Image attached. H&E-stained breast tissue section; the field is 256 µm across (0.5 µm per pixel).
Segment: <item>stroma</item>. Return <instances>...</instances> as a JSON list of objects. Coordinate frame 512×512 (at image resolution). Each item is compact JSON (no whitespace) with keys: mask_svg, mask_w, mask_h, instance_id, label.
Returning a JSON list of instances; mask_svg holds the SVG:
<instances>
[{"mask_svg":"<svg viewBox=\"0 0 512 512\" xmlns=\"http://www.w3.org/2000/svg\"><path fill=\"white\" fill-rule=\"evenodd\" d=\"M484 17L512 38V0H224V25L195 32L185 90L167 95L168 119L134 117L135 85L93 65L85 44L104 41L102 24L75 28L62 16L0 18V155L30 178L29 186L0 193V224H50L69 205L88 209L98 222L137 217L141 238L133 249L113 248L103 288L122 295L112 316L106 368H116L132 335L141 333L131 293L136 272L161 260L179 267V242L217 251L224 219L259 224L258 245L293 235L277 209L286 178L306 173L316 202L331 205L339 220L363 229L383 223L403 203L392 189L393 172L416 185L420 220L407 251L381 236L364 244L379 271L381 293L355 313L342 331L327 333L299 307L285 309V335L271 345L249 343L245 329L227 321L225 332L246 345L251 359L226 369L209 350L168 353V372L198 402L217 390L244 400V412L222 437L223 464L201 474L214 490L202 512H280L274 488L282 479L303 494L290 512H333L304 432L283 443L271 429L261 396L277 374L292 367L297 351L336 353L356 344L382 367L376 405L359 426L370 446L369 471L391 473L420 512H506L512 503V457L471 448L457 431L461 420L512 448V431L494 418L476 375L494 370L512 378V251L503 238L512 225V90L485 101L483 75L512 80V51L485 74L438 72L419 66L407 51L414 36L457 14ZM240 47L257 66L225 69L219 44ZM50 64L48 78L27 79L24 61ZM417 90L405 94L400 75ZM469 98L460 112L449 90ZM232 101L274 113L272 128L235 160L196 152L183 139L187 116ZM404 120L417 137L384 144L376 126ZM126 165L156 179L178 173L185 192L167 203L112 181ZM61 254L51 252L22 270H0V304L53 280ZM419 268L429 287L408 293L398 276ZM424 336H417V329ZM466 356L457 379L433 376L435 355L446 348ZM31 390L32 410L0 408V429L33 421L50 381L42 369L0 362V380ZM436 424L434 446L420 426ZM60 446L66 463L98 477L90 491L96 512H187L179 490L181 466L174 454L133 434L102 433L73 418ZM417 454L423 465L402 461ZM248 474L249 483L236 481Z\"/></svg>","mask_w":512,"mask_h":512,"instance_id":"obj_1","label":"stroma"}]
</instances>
========================================
SET PROBLEM.
Return all the data exactly as given.

EXERCISE ANSWER.
Image attached. H&E-stained breast tissue section; the field is 256 µm across (0.5 µm per pixel).
Segment: <item>stroma</item>. Return <instances>...</instances> as a JSON list of objects. Coordinate frame 512×512 (at image resolution). Each item is compact JSON (no whitespace) with keys: mask_svg, mask_w, mask_h, instance_id, label.
Returning a JSON list of instances; mask_svg holds the SVG:
<instances>
[{"mask_svg":"<svg viewBox=\"0 0 512 512\" xmlns=\"http://www.w3.org/2000/svg\"><path fill=\"white\" fill-rule=\"evenodd\" d=\"M484 17L512 38V0H224V25L195 32L185 90L167 95L168 119L134 117L135 85L93 65L85 44L104 41L102 24L75 28L62 16L0 18V155L30 178L29 186L0 193V224H50L69 205L88 209L98 222L137 217L141 238L133 249L113 248L103 288L122 295L112 316L106 368H116L132 335L141 333L131 293L136 272L161 260L179 267V242L217 251L224 219L259 224L258 245L293 235L277 209L286 178L306 173L316 202L331 205L339 220L363 229L383 223L403 203L392 189L393 172L416 185L420 220L407 251L381 236L364 244L379 271L381 293L355 313L342 331L327 333L299 307L285 309V335L271 345L249 343L245 329L227 321L225 332L246 345L251 359L226 369L209 350L168 353V372L198 402L217 390L244 400V412L222 437L223 464L201 474L214 490L202 512H280L274 488L282 479L303 494L290 512H333L304 432L283 443L271 429L261 396L277 374L292 367L297 351L336 353L356 344L382 367L376 405L359 426L370 446L369 471L391 473L420 512H506L512 503V457L471 448L457 431L461 420L512 448V431L494 418L476 375L494 370L512 378V251L503 238L512 225V90L485 101L483 75L512 80V51L485 74L438 72L419 66L407 51L414 36L457 14ZM240 47L257 66L225 69L219 44ZM50 64L48 78L27 79L24 61ZM417 90L405 94L400 75ZM469 98L460 112L449 90ZM232 101L274 113L272 128L235 160L196 152L183 139L187 116ZM404 120L417 137L384 144L376 126ZM126 165L156 179L178 173L185 192L167 203L112 181ZM61 254L51 252L22 270H0V304L53 280ZM419 268L429 287L408 293L398 276ZM424 336H417V329ZM466 356L457 379L433 376L435 355L446 348ZM31 390L32 410L0 408V429L33 421L50 381L42 369L0 362V380ZM436 424L434 446L420 426ZM60 446L66 463L98 477L90 491L96 512H187L179 490L181 466L174 454L133 434L102 433L73 418ZM417 454L423 465L402 461ZM248 474L249 483L236 481Z\"/></svg>","mask_w":512,"mask_h":512,"instance_id":"obj_1","label":"stroma"}]
</instances>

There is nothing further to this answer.